Starting at the top line, return each entry word for word.
Given records below:
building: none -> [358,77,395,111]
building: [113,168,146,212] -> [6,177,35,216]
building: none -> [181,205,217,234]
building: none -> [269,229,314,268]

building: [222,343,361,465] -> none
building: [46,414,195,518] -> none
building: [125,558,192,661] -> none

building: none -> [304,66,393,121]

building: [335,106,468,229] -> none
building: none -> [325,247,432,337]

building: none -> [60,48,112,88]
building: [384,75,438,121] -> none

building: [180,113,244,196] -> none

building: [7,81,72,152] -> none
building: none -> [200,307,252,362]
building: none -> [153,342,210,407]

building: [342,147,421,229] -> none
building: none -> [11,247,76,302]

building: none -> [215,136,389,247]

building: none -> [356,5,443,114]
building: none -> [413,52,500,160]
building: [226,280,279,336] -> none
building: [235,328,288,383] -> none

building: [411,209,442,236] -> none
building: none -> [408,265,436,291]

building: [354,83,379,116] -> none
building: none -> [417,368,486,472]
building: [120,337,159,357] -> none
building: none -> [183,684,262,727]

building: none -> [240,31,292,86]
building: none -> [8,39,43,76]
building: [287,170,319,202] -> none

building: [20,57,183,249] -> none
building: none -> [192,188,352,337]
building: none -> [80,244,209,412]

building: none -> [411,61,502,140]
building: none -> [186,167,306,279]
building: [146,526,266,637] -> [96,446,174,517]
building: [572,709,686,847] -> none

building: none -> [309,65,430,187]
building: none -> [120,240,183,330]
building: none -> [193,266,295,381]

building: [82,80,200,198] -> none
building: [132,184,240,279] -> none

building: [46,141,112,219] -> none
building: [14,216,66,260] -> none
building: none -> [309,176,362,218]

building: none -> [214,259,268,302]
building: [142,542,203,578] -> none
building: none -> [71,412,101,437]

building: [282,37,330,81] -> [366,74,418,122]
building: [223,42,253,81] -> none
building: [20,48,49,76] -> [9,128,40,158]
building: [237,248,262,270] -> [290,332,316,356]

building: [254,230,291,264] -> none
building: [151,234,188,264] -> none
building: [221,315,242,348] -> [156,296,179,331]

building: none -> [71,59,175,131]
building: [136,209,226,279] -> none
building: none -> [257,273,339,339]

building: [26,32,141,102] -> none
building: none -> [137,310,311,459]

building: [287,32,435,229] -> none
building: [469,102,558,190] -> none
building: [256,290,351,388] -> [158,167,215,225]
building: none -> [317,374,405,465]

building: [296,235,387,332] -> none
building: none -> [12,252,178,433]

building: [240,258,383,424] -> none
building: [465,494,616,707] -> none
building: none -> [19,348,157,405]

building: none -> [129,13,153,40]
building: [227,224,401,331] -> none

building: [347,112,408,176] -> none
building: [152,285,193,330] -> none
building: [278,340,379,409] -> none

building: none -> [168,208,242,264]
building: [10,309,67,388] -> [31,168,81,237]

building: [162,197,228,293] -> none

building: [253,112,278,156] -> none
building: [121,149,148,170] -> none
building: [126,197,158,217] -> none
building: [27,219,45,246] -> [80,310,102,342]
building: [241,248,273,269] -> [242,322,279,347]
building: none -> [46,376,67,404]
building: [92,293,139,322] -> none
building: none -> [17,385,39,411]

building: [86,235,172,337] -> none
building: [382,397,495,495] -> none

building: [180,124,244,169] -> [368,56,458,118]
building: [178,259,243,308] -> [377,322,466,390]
End of Given records.
— Response —
building: none -> [358,77,395,111]
building: [113,168,146,212] -> [6,177,35,216]
building: none -> [181,205,217,234]
building: none -> [269,229,314,268]

building: [222,343,361,465] -> none
building: [46,414,195,518] -> none
building: [125,558,192,661] -> none

building: none -> [304,66,393,121]

building: [335,106,468,229] -> none
building: none -> [325,247,432,337]

building: none -> [60,48,112,88]
building: [384,75,438,121] -> none

building: [180,113,244,196] -> none

building: [7,81,72,152] -> none
building: none -> [200,307,252,362]
building: none -> [153,342,210,407]

building: [342,147,421,229] -> none
building: none -> [11,247,76,302]

building: none -> [215,136,389,247]

building: none -> [356,5,443,114]
building: none -> [413,52,500,160]
building: [226,280,279,336] -> none
building: [235,328,288,383] -> none

building: [411,209,442,236] -> none
building: none -> [408,265,436,291]

building: [354,83,379,116] -> none
building: none -> [417,368,486,472]
building: [120,337,159,357] -> none
building: none -> [183,684,262,727]

building: none -> [240,31,292,86]
building: none -> [8,39,43,76]
building: [287,170,319,202] -> none

building: [20,57,183,249] -> none
building: none -> [192,188,352,337]
building: none -> [80,244,209,412]

building: none -> [411,61,502,140]
building: none -> [186,167,306,279]
building: [146,526,266,637] -> [96,446,174,517]
building: [572,709,686,847] -> none

building: none -> [309,65,430,187]
building: none -> [120,240,183,330]
building: none -> [193,266,295,381]

building: [82,80,200,198] -> none
building: [132,184,240,279] -> none

building: [46,141,112,219] -> none
building: [14,216,66,260] -> none
building: none -> [309,176,362,218]

building: none -> [214,259,268,302]
building: [142,542,203,578] -> none
building: none -> [71,412,101,437]

building: [282,37,330,81] -> [366,74,418,122]
building: [223,42,253,81] -> none
building: [20,48,49,76] -> [9,128,40,158]
building: [237,248,262,270] -> [290,332,316,356]

building: [254,230,291,264] -> none
building: [151,234,188,264] -> none
building: [221,315,242,348] -> [156,296,179,331]

building: none -> [71,59,175,131]
building: [136,209,226,279] -> none
building: none -> [257,273,339,339]

building: [26,32,141,102] -> none
building: none -> [137,310,311,459]

building: [287,32,435,229] -> none
building: [469,102,558,190] -> none
building: [256,290,351,388] -> [158,167,215,225]
building: none -> [317,374,405,465]

building: [296,235,387,332] -> none
building: none -> [12,252,178,433]

building: [240,258,383,424] -> none
building: [465,494,616,707] -> none
building: none -> [19,348,157,405]

building: none -> [129,13,153,40]
building: [227,224,401,331] -> none

building: [347,112,408,176] -> none
building: [152,285,193,330] -> none
building: [278,340,379,409] -> none

building: none -> [168,208,242,264]
building: [10,309,67,388] -> [31,168,81,237]

building: [162,197,228,293] -> none

building: [253,112,278,156] -> none
building: [121,149,148,170] -> none
building: [126,197,158,217] -> none
building: [27,219,45,246] -> [80,310,102,342]
building: [241,248,273,269] -> [242,322,279,347]
building: none -> [46,376,67,404]
building: [92,293,139,322] -> none
building: none -> [17,385,39,411]

building: [86,235,172,337] -> none
building: [382,397,495,495] -> none

building: [180,124,244,169] -> [368,56,458,118]
building: [178,259,243,308] -> [377,322,466,390]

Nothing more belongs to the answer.